## Your instructions
Retype word for word the stretch of entries below from the line that has "- Getränkekarton [grau]" through the line that has "2 from left) middle right", and omit the pictures.

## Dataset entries

Content starts

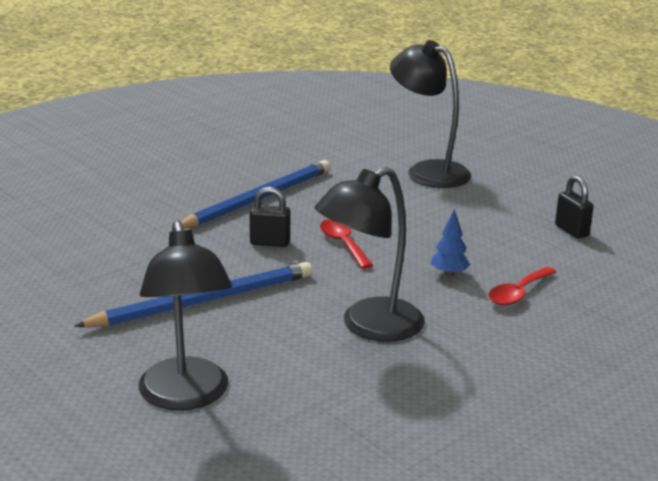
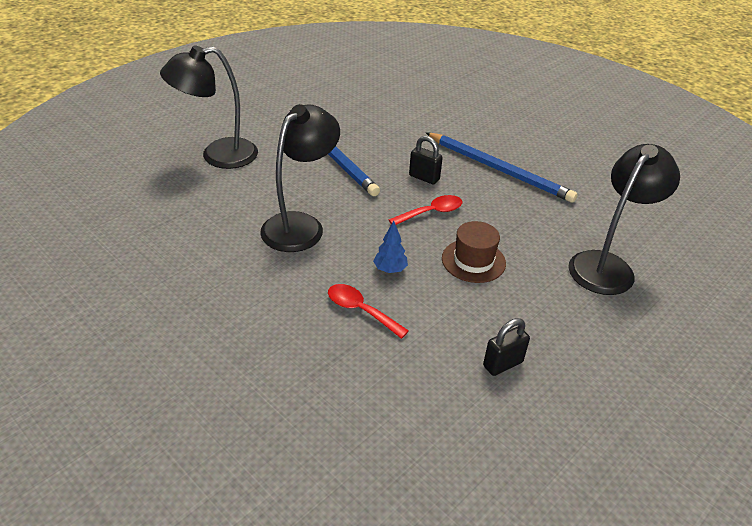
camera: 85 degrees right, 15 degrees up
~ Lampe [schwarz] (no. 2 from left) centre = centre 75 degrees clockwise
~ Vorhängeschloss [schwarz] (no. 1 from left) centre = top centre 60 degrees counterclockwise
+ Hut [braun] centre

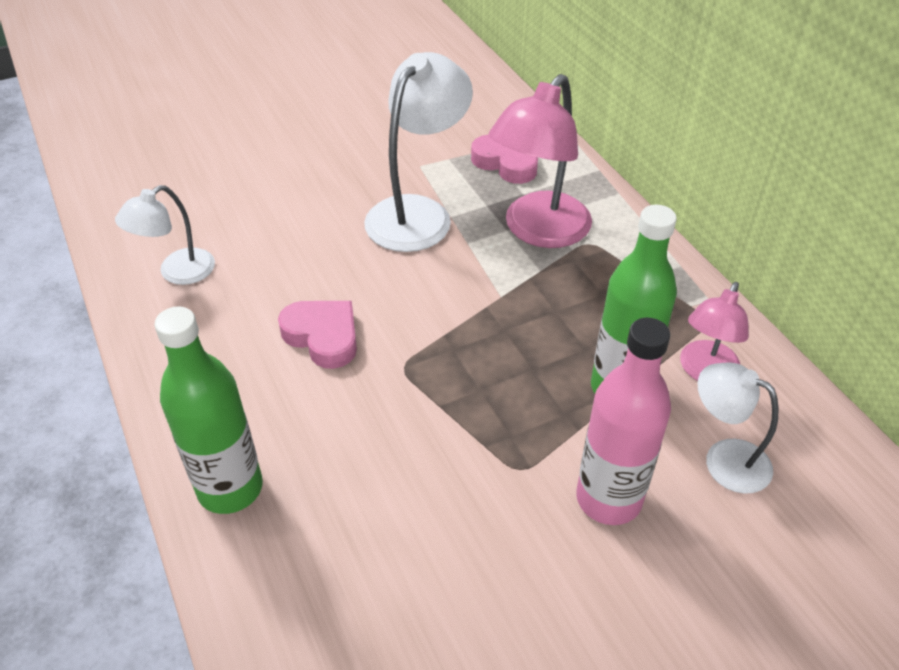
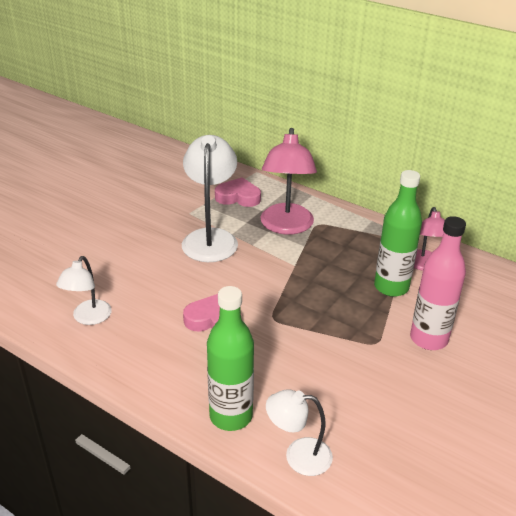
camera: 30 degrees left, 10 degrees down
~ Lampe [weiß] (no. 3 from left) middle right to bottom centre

Content ends
Content starts

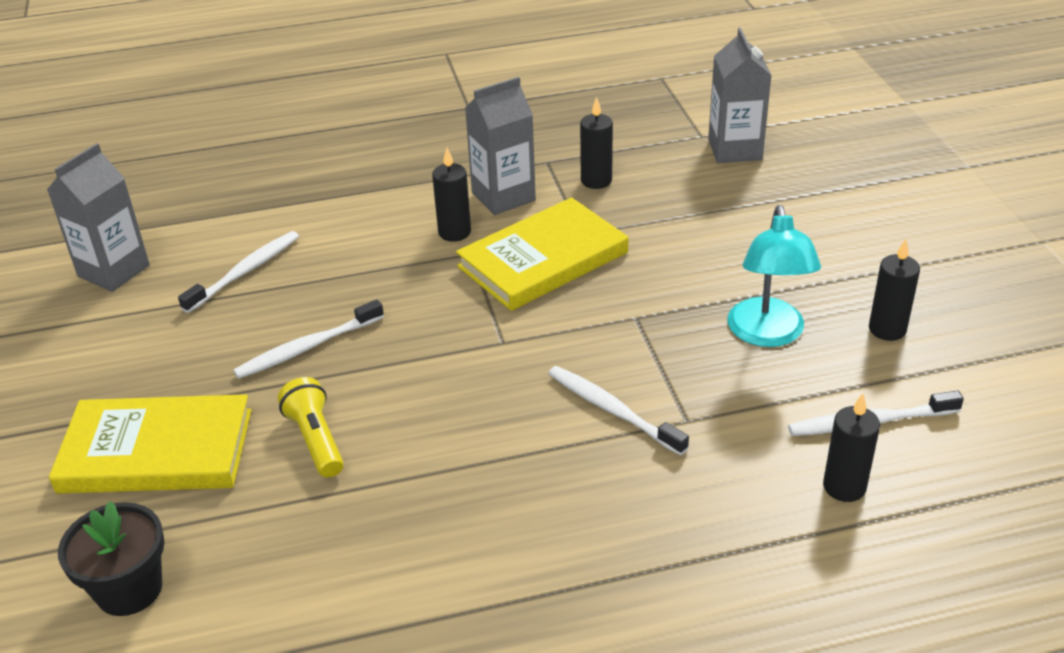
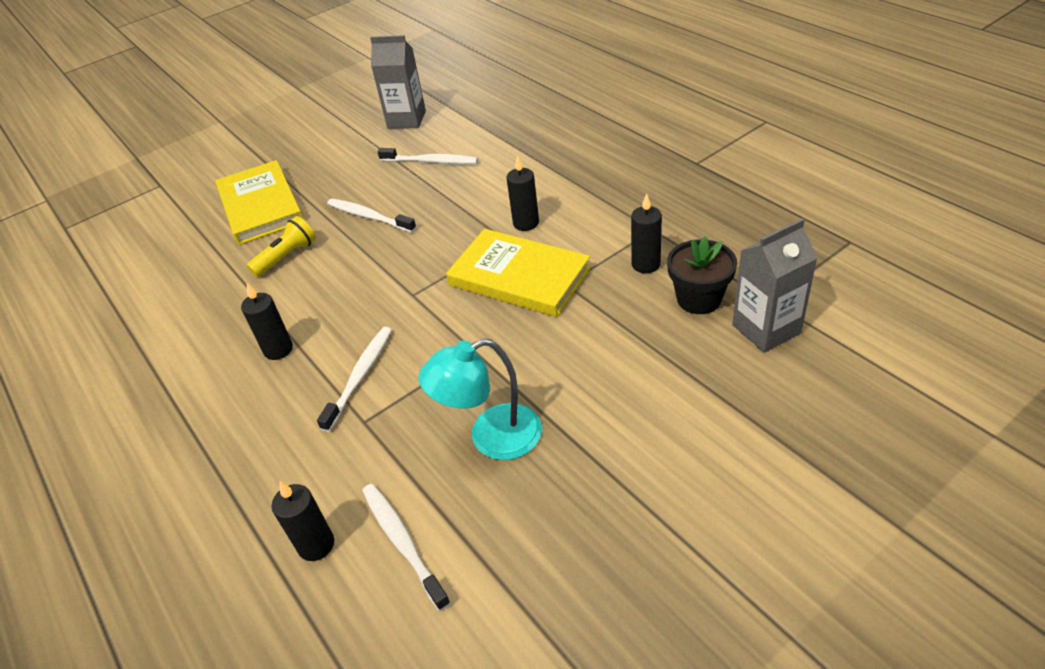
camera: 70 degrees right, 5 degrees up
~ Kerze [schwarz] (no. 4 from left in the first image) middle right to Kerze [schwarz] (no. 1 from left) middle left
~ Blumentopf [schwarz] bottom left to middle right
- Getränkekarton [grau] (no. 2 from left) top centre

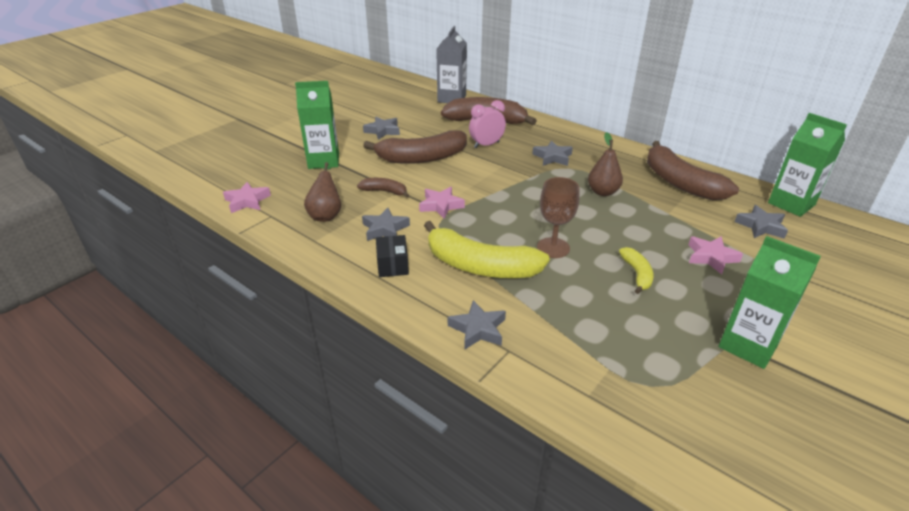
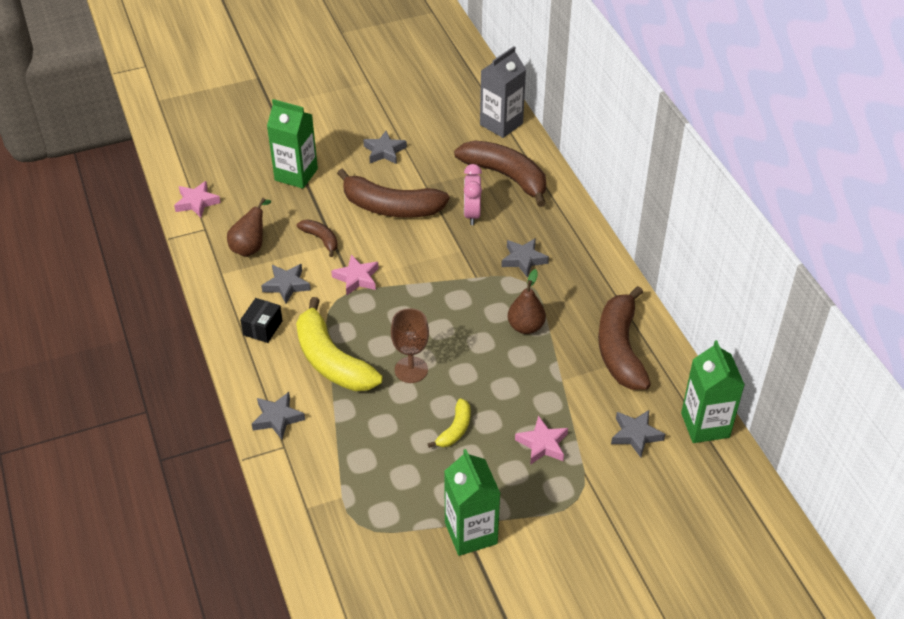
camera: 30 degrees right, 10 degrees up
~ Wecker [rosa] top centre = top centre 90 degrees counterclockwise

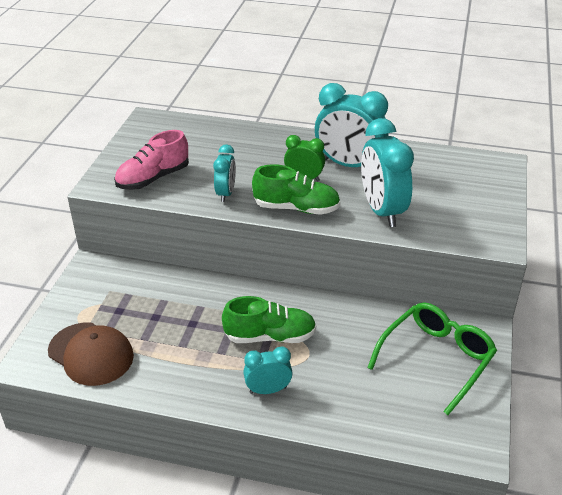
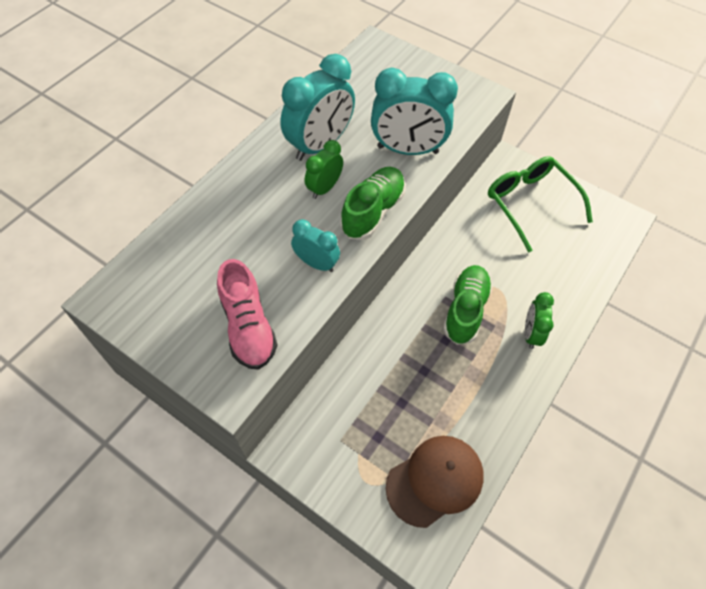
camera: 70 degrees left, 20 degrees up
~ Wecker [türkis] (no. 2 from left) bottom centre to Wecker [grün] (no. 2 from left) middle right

Content ends

## Expected answer
- Getränkekarton [grau] (no. 2 from left) top centre

camera: 30 degrees right, 10 degrees up
~ Wecker [rosa] top centre = top centre 90 degrees counterclockwise

camera: 70 degrees left, 20 degrees up
~ Wecker [türkis] (no. 2 from left) bottom centre to Wecker [grün] (no. 2 from left) middle right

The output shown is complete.